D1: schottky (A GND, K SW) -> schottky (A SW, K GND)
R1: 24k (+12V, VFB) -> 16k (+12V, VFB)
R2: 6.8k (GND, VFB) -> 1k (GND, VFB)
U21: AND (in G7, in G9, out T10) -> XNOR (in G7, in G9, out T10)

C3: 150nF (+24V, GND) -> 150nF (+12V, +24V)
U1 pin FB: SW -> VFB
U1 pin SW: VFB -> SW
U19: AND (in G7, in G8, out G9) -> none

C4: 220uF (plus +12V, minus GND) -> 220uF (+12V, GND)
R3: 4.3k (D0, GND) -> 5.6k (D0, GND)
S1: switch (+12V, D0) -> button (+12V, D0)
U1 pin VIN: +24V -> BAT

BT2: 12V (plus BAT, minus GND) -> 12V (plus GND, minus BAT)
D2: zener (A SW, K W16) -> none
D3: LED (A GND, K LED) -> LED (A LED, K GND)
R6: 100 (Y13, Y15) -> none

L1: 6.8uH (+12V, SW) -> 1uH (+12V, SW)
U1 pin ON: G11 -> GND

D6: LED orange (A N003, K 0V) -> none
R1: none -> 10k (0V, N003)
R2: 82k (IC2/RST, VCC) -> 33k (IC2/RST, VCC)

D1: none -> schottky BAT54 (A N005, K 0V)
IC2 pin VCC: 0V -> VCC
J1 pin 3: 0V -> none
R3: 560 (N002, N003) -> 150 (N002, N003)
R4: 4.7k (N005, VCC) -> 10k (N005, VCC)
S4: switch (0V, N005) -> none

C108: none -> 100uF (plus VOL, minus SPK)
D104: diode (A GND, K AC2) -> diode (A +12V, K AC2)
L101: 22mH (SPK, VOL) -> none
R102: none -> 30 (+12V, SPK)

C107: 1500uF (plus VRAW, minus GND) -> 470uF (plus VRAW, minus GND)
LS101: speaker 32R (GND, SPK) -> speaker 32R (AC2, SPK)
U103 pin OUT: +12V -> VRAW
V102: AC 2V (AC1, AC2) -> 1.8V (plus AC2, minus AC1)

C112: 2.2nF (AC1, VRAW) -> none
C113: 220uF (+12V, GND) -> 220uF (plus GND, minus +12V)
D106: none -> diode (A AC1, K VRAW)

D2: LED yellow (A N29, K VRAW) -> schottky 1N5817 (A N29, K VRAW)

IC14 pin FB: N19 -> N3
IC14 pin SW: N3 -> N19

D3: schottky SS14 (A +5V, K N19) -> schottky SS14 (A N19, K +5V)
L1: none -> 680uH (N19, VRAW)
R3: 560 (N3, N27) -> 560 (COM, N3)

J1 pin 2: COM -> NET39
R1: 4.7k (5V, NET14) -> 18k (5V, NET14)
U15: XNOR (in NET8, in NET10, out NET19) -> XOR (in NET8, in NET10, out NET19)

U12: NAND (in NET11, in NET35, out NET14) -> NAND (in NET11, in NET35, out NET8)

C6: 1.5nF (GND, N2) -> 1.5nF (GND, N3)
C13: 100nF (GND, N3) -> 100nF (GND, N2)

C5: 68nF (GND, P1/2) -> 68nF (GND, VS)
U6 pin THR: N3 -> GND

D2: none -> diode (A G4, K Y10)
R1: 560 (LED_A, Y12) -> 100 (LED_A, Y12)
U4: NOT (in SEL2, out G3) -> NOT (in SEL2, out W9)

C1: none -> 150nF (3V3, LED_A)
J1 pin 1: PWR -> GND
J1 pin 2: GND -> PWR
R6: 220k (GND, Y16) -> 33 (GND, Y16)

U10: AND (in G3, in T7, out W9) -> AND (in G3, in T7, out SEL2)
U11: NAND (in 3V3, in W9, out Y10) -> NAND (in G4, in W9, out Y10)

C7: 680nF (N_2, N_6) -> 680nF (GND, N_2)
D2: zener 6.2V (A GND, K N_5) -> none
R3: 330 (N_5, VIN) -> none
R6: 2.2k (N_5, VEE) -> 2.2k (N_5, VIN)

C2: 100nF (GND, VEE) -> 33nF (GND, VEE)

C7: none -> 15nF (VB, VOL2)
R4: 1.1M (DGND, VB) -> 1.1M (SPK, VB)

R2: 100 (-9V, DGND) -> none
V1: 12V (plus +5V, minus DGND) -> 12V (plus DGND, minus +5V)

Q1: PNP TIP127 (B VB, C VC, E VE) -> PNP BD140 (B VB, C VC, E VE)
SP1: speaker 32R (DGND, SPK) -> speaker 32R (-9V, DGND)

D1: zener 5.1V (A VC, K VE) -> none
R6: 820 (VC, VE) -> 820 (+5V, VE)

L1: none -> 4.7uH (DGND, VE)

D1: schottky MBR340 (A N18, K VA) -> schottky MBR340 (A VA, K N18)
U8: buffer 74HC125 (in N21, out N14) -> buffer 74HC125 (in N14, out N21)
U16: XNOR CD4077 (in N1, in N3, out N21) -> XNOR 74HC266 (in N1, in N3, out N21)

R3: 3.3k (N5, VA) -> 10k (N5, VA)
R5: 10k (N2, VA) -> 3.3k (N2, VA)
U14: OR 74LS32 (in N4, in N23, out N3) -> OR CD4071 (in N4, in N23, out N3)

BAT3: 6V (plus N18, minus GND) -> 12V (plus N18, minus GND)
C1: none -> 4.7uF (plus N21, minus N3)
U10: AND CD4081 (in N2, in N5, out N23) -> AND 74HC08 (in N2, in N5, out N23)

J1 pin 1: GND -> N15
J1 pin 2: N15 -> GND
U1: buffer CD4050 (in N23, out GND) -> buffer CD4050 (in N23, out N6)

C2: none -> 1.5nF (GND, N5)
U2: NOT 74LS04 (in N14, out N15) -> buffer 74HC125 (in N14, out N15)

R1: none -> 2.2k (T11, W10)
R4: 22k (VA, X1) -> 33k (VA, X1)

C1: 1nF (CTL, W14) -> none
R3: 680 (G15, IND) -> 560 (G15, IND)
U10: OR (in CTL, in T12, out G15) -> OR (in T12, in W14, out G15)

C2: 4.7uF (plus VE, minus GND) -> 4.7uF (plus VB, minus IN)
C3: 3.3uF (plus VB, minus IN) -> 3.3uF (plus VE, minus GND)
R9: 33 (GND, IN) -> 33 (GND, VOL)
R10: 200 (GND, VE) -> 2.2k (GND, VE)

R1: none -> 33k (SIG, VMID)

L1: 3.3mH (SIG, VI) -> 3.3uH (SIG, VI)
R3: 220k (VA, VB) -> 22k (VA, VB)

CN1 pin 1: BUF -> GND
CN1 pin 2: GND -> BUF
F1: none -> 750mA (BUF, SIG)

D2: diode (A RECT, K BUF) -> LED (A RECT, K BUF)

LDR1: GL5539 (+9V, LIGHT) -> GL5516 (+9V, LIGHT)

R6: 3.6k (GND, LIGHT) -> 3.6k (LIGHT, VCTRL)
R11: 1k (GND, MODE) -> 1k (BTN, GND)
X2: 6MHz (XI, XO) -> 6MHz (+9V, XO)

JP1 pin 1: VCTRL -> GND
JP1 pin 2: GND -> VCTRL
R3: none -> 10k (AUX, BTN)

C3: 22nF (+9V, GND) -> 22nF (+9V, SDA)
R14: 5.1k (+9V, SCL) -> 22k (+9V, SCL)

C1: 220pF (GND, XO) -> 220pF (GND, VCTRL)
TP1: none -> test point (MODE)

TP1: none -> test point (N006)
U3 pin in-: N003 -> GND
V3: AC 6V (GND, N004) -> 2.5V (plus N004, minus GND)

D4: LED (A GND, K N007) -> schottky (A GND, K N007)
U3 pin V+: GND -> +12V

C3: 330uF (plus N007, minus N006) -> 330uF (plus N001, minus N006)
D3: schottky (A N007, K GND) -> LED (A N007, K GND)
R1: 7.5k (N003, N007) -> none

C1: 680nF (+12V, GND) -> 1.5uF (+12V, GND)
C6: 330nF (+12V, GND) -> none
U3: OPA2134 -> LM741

The problem ▸ Please write out the records above once more, exactly and completely.

Output ▸
D1: schottky (A GND, K SW) -> schottky (A SW, K GND)
R1: 24k (+12V, VFB) -> 16k (+12V, VFB)
R2: 6.8k (GND, VFB) -> 1k (GND, VFB)
U21: AND (in G7, in G9, out T10) -> XNOR (in G7, in G9, out T10)

C3: 150nF (+24V, GND) -> 150nF (+12V, +24V)
U1 pin FB: SW -> VFB
U1 pin SW: VFB -> SW
U19: AND (in G7, in G8, out G9) -> none

C4: 220uF (plus +12V, minus GND) -> 220uF (+12V, GND)
R3: 4.3k (D0, GND) -> 5.6k (D0, GND)
S1: switch (+12V, D0) -> button (+12V, D0)
U1 pin VIN: +24V -> BAT

BT2: 12V (plus BAT, minus GND) -> 12V (plus GND, minus BAT)
D2: zener (A SW, K W16) -> none
D3: LED (A GND, K LED) -> LED (A LED, K GND)
R6: 100 (Y13, Y15) -> none

L1: 6.8uH (+12V, SW) -> 1uH (+12V, SW)
U1 pin ON: G11 -> GND

D6: LED orange (A N003, K 0V) -> none
R1: none -> 10k (0V, N003)
R2: 82k (IC2/RST, VCC) -> 33k (IC2/RST, VCC)

D1: none -> schottky BAT54 (A N005, K 0V)
IC2 pin VCC: 0V -> VCC
J1 pin 3: 0V -> none
R3: 560 (N002, N003) -> 150 (N002, N003)
R4: 4.7k (N005, VCC) -> 10k (N005, VCC)
S4: switch (0V, N005) -> none

C108: none -> 100uF (plus VOL, minus SPK)
D104: diode (A GND, K AC2) -> diode (A +12V, K AC2)
L101: 22mH (SPK, VOL) -> none
R102: none -> 30 (+12V, SPK)

C107: 1500uF (plus VRAW, minus GND) -> 470uF (plus VRAW, minus GND)
LS101: speaker 32R (GND, SPK) -> speaker 32R (AC2, SPK)
U103 pin OUT: +12V -> VRAW
V102: AC 2V (AC1, AC2) -> 1.8V (plus AC2, minus AC1)

C112: 2.2nF (AC1, VRAW) -> none
C113: 220uF (+12V, GND) -> 220uF (plus GND, minus +12V)
D106: none -> diode (A AC1, K VRAW)

D2: LED yellow (A N29, K VRAW) -> schottky 1N5817 (A N29, K VRAW)

IC14 pin FB: N19 -> N3
IC14 pin SW: N3 -> N19

D3: schottky SS14 (A +5V, K N19) -> schottky SS14 (A N19, K +5V)
L1: none -> 680uH (N19, VRAW)
R3: 560 (N3, N27) -> 560 (COM, N3)

J1 pin 2: COM -> NET39
R1: 4.7k (5V, NET14) -> 18k (5V, NET14)
U15: XNOR (in NET8, in NET10, out NET19) -> XOR (in NET8, in NET10, out NET19)

U12: NAND (in NET11, in NET35, out NET14) -> NAND (in NET11, in NET35, out NET8)

C6: 1.5nF (GND, N2) -> 1.5nF (GND, N3)
C13: 100nF (GND, N3) -> 100nF (GND, N2)

C5: 68nF (GND, P1/2) -> 68nF (GND, VS)
U6 pin THR: N3 -> GND

D2: none -> diode (A G4, K Y10)
R1: 560 (LED_A, Y12) -> 100 (LED_A, Y12)
U4: NOT (in SEL2, out G3) -> NOT (in SEL2, out W9)

C1: none -> 150nF (3V3, LED_A)
J1 pin 1: PWR -> GND
J1 pin 2: GND -> PWR
R6: 220k (GND, Y16) -> 33 (GND, Y16)

U10: AND (in G3, in T7, out W9) -> AND (in G3, in T7, out SEL2)
U11: NAND (in 3V3, in W9, out Y10) -> NAND (in G4, in W9, out Y10)

C7: 680nF (N_2, N_6) -> 680nF (GND, N_2)
D2: zener 6.2V (A GND, K N_5) -> none
R3: 330 (N_5, VIN) -> none
R6: 2.2k (N_5, VEE) -> 2.2k (N_5, VIN)

C2: 100nF (GND, VEE) -> 33nF (GND, VEE)

C7: none -> 15nF (VB, VOL2)
R4: 1.1M (DGND, VB) -> 1.1M (SPK, VB)

R2: 100 (-9V, DGND) -> none
V1: 12V (plus +5V, minus DGND) -> 12V (plus DGND, minus +5V)

Q1: PNP TIP127 (B VB, C VC, E VE) -> PNP BD140 (B VB, C VC, E VE)
SP1: speaker 32R (DGND, SPK) -> speaker 32R (-9V, DGND)

D1: zener 5.1V (A VC, K VE) -> none
R6: 820 (VC, VE) -> 820 (+5V, VE)

L1: none -> 4.7uH (DGND, VE)

D1: schottky MBR340 (A N18, K VA) -> schottky MBR340 (A VA, K N18)
U8: buffer 74HC125 (in N21, out N14) -> buffer 74HC125 (in N14, out N21)
U16: XNOR CD4077 (in N1, in N3, out N21) -> XNOR 74HC266 (in N1, in N3, out N21)

R3: 3.3k (N5, VA) -> 10k (N5, VA)
R5: 10k (N2, VA) -> 3.3k (N2, VA)
U14: OR 74LS32 (in N4, in N23, out N3) -> OR CD4071 (in N4, in N23, out N3)

BAT3: 6V (plus N18, minus GND) -> 12V (plus N18, minus GND)
C1: none -> 4.7uF (plus N21, minus N3)
U10: AND CD4081 (in N2, in N5, out N23) -> AND 74HC08 (in N2, in N5, out N23)

J1 pin 1: GND -> N15
J1 pin 2: N15 -> GND
U1: buffer CD4050 (in N23, out GND) -> buffer CD4050 (in N23, out N6)

C2: none -> 1.5nF (GND, N5)
U2: NOT 74LS04 (in N14, out N15) -> buffer 74HC125 (in N14, out N15)

R1: none -> 2.2k (T11, W10)
R4: 22k (VA, X1) -> 33k (VA, X1)

C1: 1nF (CTL, W14) -> none
R3: 680 (G15, IND) -> 560 (G15, IND)
U10: OR (in CTL, in T12, out G15) -> OR (in T12, in W14, out G15)

C2: 4.7uF (plus VE, minus GND) -> 4.7uF (plus VB, minus IN)
C3: 3.3uF (plus VB, minus IN) -> 3.3uF (plus VE, minus GND)
R9: 33 (GND, IN) -> 33 (GND, VOL)
R10: 200 (GND, VE) -> 2.2k (GND, VE)

R1: none -> 33k (SIG, VMID)

L1: 3.3mH (SIG, VI) -> 3.3uH (SIG, VI)
R3: 220k (VA, VB) -> 22k (VA, VB)

CN1 pin 1: BUF -> GND
CN1 pin 2: GND -> BUF
F1: none -> 750mA (BUF, SIG)

D2: diode (A RECT, K BUF) -> LED (A RECT, K BUF)

LDR1: GL5539 (+9V, LIGHT) -> GL5516 (+9V, LIGHT)

R6: 3.6k (GND, LIGHT) -> 3.6k (LIGHT, VCTRL)
R11: 1k (GND, MODE) -> 1k (BTN, GND)
X2: 6MHz (XI, XO) -> 6MHz (+9V, XO)

JP1 pin 1: VCTRL -> GND
JP1 pin 2: GND -> VCTRL
R3: none -> 10k (AUX, BTN)

C3: 22nF (+9V, GND) -> 22nF (+9V, SDA)
R14: 5.1k (+9V, SCL) -> 22k (+9V, SCL)

C1: 220pF (GND, XO) -> 220pF (GND, VCTRL)
TP1: none -> test point (MODE)

TP1: none -> test point (N006)
U3 pin in-: N003 -> GND
V3: AC 6V (GND, N004) -> 2.5V (plus N004, minus GND)

D4: LED (A GND, K N007) -> schottky (A GND, K N007)
U3 pin V+: GND -> +12V

C3: 330uF (plus N007, minus N006) -> 330uF (plus N001, minus N006)
D3: schottky (A N007, K GND) -> LED (A N007, K GND)
R1: 7.5k (N003, N007) -> none

C1: 680nF (+12V, GND) -> 1.5uF (+12V, GND)
C6: 330nF (+12V, GND) -> none
U3: OPA2134 -> LM741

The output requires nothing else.